» PROBLEM REQUIREMENTS: Each record that follows must be printed exactly as given.

(Collection entries)
__________

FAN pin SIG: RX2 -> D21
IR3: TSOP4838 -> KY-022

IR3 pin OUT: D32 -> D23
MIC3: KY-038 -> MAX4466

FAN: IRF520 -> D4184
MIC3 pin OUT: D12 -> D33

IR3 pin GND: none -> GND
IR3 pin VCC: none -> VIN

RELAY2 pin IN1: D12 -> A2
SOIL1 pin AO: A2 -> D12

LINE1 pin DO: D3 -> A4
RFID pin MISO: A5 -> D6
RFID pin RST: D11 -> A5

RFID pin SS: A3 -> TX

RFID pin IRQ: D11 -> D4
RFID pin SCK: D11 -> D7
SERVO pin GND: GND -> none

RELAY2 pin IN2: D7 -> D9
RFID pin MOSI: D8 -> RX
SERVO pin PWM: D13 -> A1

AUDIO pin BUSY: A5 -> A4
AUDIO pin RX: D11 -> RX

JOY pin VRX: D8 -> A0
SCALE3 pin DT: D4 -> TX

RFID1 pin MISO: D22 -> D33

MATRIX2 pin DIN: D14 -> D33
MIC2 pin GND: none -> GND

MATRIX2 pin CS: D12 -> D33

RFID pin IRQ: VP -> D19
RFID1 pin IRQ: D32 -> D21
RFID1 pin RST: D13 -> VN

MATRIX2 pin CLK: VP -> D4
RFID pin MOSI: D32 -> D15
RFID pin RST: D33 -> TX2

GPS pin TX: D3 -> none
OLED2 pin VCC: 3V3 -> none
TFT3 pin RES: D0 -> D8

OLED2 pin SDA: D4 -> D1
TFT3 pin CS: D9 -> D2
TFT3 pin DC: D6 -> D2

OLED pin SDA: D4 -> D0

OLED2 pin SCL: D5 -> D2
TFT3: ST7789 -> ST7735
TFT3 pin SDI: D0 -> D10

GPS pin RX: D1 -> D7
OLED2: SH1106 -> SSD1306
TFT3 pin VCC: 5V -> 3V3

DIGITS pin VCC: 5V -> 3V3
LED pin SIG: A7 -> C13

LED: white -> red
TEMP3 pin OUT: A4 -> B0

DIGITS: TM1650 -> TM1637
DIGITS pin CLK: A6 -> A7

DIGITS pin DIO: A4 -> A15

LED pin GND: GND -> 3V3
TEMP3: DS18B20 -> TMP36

__________

» RESPONSE AREA:
FAN pin SIG: RX2 -> D21
IR3: TSOP4838 -> KY-022

IR3 pin OUT: D32 -> D23
MIC3: KY-038 -> MAX4466

FAN: IRF520 -> D4184
MIC3 pin OUT: D12 -> D33

IR3 pin GND: none -> GND
IR3 pin VCC: none -> VIN

RELAY2 pin IN1: D12 -> A2
SOIL1 pin AO: A2 -> D12

LINE1 pin DO: D3 -> A4
RFID pin MISO: A5 -> D6
RFID pin RST: D11 -> A5

RFID pin SS: A3 -> TX

RFID pin IRQ: D11 -> D4
RFID pin SCK: D11 -> D7
SERVO pin GND: GND -> none

RELAY2 pin IN2: D7 -> D9
RFID pin MOSI: D8 -> RX
SERVO pin PWM: D13 -> A1

AUDIO pin BUSY: A5 -> A4
AUDIO pin RX: D11 -> RX

JOY pin VRX: D8 -> A0
SCALE3 pin DT: D4 -> TX

RFID1 pin MISO: D22 -> D33

MATRIX2 pin DIN: D14 -> D33
MIC2 pin GND: none -> GND

MATRIX2 pin CS: D12 -> D33

RFID pin IRQ: VP -> D19
RFID1 pin IRQ: D32 -> D21
RFID1 pin RST: D13 -> VN

MATRIX2 pin CLK: VP -> D4
RFID pin MOSI: D32 -> D15
RFID pin RST: D33 -> TX2

GPS pin TX: D3 -> none
OLED2 pin VCC: 3V3 -> none
TFT3 pin RES: D0 -> D8

OLED2 pin SDA: D4 -> D1
TFT3 pin CS: D9 -> D2
TFT3 pin DC: D6 -> D2

OLED pin SDA: D4 -> D0

OLED2 pin SCL: D5 -> D2
TFT3: ST7789 -> ST7735
TFT3 pin SDI: D0 -> D10

GPS pin RX: D1 -> D7
OLED2: SH1106 -> SSD1306
TFT3 pin VCC: 5V -> 3V3

DIGITS pin VCC: 5V -> 3V3
LED pin SIG: A7 -> C13

LED: white -> red
TEMP3 pin OUT: A4 -> B0

DIGITS: TM1650 -> TM1637
DIGITS pin CLK: A6 -> A7

DIGITS pin DIO: A4 -> A15

LED pin GND: GND -> 3V3
TEMP3: DS18B20 -> TMP36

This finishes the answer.